__Records supplied__
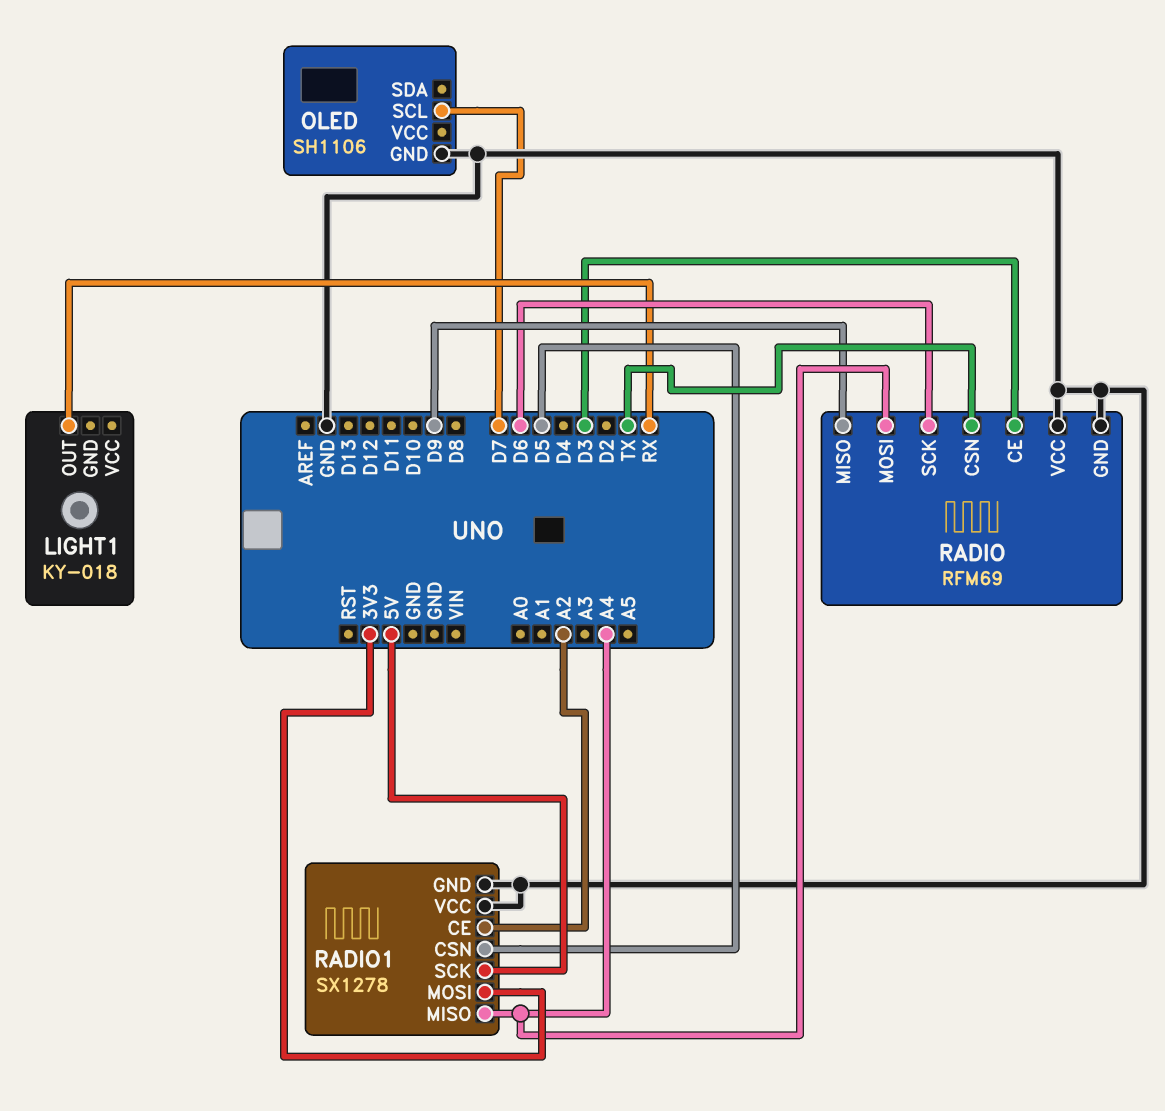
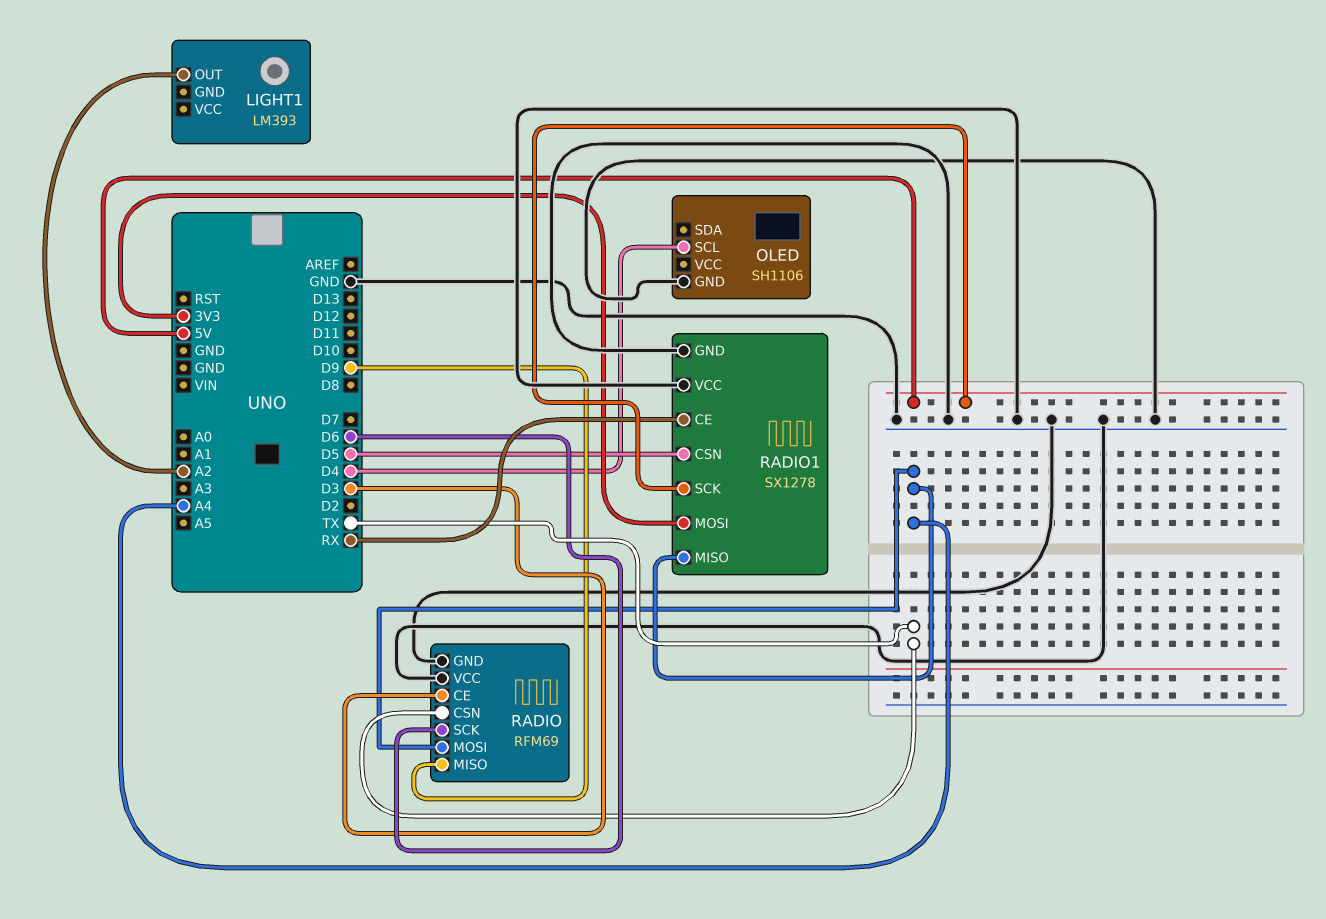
LIGHT1: KY-018 -> LM393
LIGHT1 pin OUT: RX -> A2
OLED pin SCL: D7 -> D4
RADIO1 pin CE: A2 -> RX

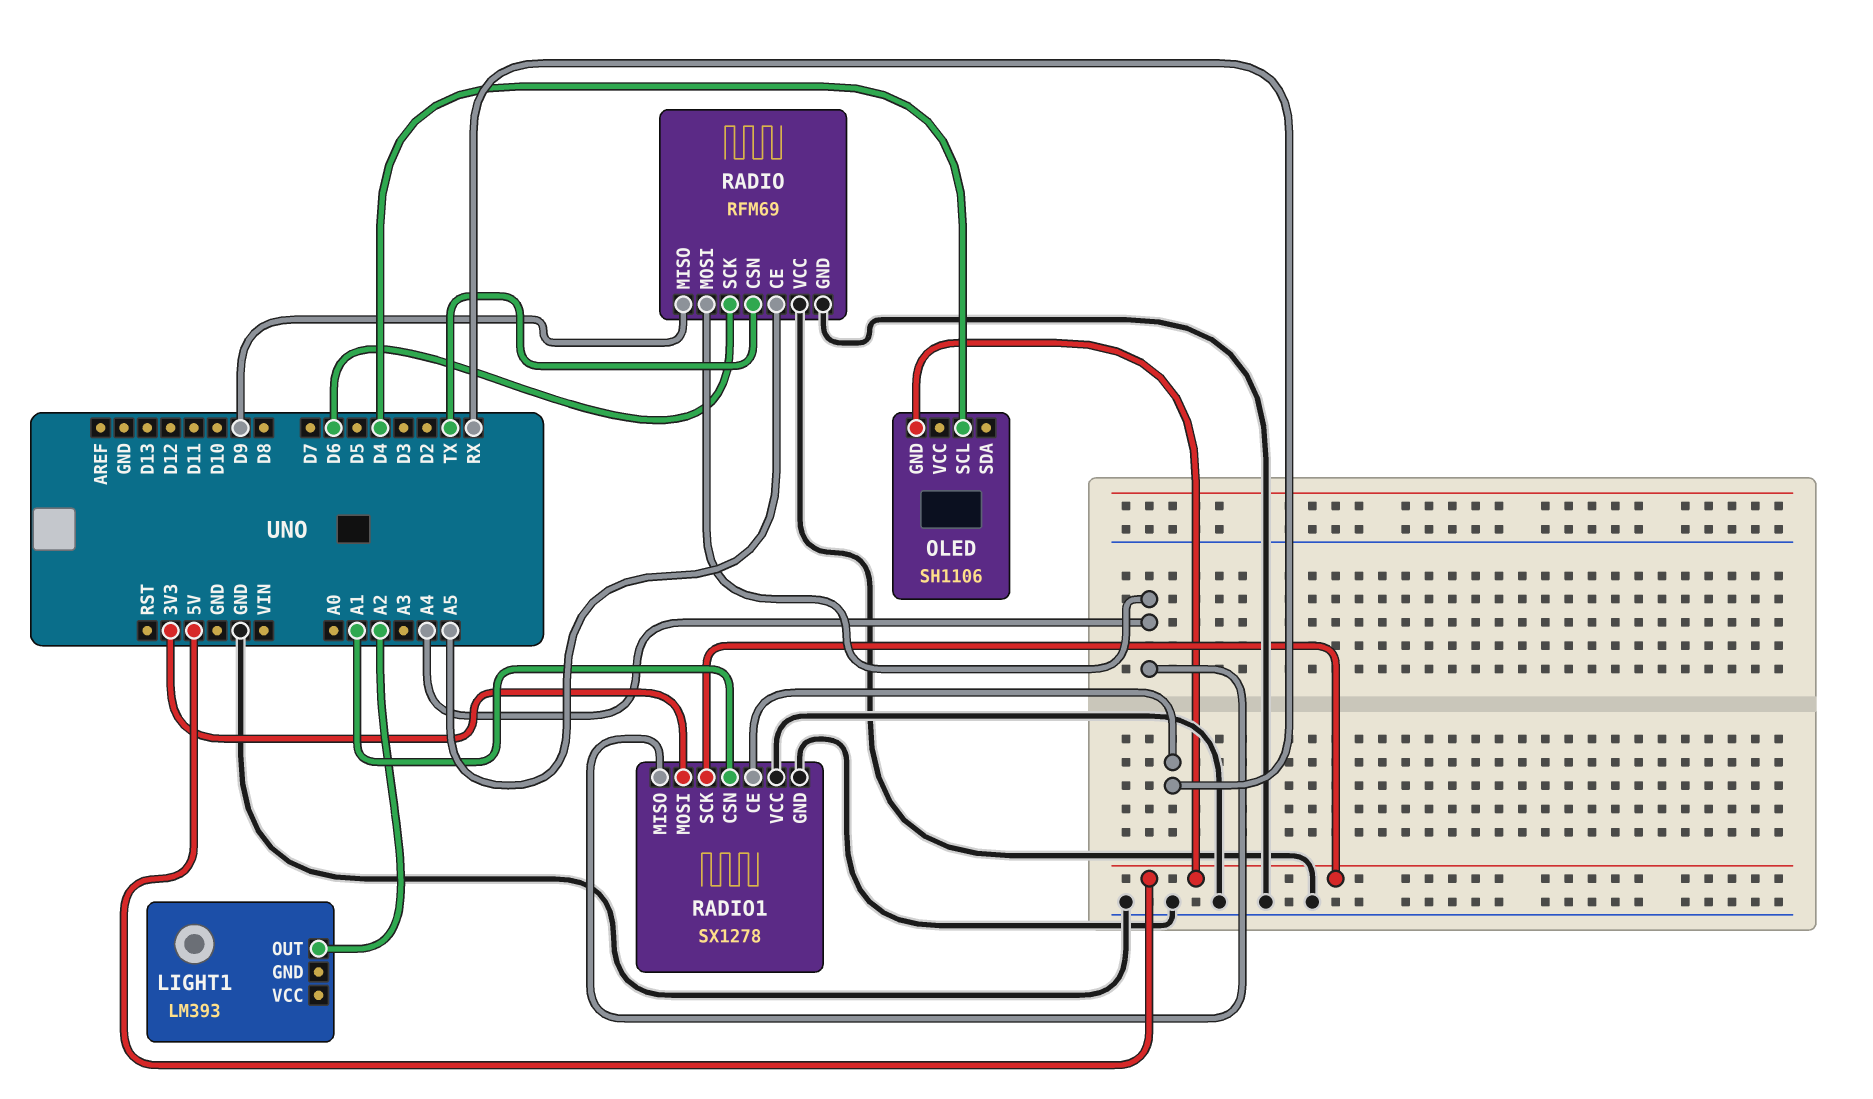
OLED pin GND: GND -> 5V
RADIO pin CE: D3 -> A5
RADIO1 pin CSN: D5 -> A1

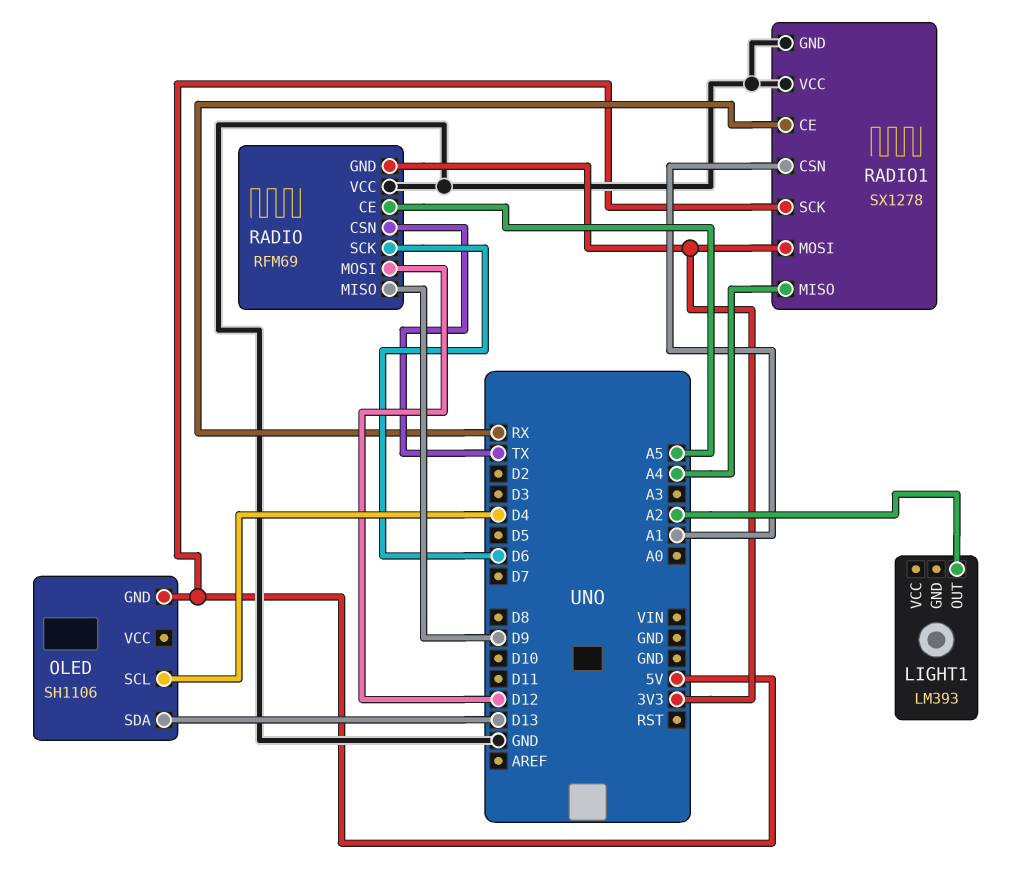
OLED pin SDA: none -> D13
RADIO pin GND: GND -> 3V3
RADIO pin MOSI: A4 -> D12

__Your objective__
Leave out every picture and copy, exactly as written, the lines from the one with "OLED pin GND: GND -> 5V" through the end of the records above.

__Solved problem__
OLED pin GND: GND -> 5V
RADIO pin CE: D3 -> A5
RADIO1 pin CSN: D5 -> A1

OLED pin SDA: none -> D13
RADIO pin GND: GND -> 3V3
RADIO pin MOSI: A4 -> D12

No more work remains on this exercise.